- EXERCISE BRIEF
The required output is the lines below from the line containing "R1: 6.8k (IN0, VCC) -> none" to the line containing "SW1: switch (DGND, RESET)", inclusive, retyped exactly. No other lines belong in it.

- MATERIAL TO PROCESS
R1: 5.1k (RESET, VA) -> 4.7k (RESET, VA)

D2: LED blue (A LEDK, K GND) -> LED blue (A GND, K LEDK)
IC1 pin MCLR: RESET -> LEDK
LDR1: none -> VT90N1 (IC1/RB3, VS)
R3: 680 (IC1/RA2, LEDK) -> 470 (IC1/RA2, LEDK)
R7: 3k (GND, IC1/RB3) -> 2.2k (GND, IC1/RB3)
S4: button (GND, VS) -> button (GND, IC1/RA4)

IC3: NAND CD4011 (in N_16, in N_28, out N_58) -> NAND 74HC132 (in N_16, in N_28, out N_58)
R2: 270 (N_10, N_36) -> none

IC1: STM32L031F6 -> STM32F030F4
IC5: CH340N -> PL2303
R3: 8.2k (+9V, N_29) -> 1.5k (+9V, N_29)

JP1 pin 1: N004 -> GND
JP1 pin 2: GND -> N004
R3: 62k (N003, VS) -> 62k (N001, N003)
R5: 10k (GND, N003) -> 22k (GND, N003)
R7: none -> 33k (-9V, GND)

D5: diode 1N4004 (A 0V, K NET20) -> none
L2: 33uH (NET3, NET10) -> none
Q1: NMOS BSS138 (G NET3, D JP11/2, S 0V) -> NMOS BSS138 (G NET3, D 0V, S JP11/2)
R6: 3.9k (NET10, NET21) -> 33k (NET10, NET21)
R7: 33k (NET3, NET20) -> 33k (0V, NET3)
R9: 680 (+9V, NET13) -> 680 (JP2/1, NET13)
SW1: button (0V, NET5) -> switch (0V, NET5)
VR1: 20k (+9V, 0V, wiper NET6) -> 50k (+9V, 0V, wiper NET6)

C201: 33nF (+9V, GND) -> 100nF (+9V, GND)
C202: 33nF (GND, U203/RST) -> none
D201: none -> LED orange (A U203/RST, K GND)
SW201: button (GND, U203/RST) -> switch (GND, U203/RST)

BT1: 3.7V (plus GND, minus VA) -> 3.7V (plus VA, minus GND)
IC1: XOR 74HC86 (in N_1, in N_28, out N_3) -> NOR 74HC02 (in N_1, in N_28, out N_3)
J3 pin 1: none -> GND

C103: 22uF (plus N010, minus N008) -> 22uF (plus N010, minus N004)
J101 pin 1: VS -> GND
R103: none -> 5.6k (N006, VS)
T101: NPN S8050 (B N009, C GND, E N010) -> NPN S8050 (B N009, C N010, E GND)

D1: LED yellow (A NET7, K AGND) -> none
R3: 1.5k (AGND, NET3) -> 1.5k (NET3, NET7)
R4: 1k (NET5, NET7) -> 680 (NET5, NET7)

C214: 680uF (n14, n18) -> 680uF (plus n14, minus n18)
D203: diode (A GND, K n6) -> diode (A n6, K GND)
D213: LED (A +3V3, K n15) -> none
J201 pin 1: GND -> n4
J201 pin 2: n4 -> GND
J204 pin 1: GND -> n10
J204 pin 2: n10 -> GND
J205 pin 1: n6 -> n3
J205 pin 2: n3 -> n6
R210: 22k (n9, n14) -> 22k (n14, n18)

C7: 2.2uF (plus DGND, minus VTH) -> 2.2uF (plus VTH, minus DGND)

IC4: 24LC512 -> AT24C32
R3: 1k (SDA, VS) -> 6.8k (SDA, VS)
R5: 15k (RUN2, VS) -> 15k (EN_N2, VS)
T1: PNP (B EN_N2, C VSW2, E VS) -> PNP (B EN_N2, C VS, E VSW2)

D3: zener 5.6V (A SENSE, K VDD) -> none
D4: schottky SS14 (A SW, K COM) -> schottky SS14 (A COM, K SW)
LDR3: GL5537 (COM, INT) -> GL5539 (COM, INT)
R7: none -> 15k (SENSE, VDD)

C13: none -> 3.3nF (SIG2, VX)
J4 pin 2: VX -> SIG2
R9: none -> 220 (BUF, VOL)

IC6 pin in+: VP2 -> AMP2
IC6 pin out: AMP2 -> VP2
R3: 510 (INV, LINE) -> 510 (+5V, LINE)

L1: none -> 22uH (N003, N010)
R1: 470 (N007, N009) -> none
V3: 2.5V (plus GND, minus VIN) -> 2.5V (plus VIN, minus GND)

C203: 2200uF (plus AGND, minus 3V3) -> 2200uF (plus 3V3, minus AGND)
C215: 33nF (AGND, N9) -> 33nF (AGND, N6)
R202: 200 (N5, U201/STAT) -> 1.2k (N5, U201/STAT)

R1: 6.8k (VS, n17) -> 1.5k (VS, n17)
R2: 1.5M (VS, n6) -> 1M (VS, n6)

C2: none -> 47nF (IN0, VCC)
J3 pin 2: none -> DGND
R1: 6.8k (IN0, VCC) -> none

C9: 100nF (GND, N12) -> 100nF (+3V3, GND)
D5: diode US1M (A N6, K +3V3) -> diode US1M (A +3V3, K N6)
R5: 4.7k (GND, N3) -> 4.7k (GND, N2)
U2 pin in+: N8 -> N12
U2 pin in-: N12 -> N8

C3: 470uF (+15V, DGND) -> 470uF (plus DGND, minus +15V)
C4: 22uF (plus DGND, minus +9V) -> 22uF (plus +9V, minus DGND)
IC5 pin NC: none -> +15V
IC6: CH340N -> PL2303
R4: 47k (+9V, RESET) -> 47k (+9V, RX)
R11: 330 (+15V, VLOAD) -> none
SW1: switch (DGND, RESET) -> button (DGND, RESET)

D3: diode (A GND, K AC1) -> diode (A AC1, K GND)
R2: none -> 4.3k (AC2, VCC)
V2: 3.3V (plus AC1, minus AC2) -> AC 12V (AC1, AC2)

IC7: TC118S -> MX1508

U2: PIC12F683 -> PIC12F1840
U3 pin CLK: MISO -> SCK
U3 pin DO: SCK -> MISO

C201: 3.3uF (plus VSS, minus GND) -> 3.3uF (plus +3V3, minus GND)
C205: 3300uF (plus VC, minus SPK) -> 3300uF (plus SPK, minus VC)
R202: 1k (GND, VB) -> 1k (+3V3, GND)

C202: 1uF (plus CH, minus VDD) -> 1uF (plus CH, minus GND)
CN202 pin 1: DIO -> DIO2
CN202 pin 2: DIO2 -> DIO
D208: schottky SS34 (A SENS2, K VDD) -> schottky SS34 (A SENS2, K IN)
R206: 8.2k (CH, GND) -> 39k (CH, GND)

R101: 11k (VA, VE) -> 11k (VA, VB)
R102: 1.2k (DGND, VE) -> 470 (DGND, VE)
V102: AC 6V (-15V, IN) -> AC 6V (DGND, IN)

- TASK SOLUTION
R1: 6.8k (IN0, VCC) -> none

C9: 100nF (GND, N12) -> 100nF (+3V3, GND)
D5: diode US1M (A N6, K +3V3) -> diode US1M (A +3V3, K N6)
R5: 4.7k (GND, N3) -> 4.7k (GND, N2)
U2 pin in+: N8 -> N12
U2 pin in-: N12 -> N8

C3: 470uF (+15V, DGND) -> 470uF (plus DGND, minus +15V)
C4: 22uF (plus DGND, minus +9V) -> 22uF (plus +9V, minus DGND)
IC5 pin NC: none -> +15V
IC6: CH340N -> PL2303
R4: 47k (+9V, RESET) -> 47k (+9V, RX)
R11: 330 (+15V, VLOAD) -> none
SW1: switch (DGND, RESET) -> button (DGND, RESET)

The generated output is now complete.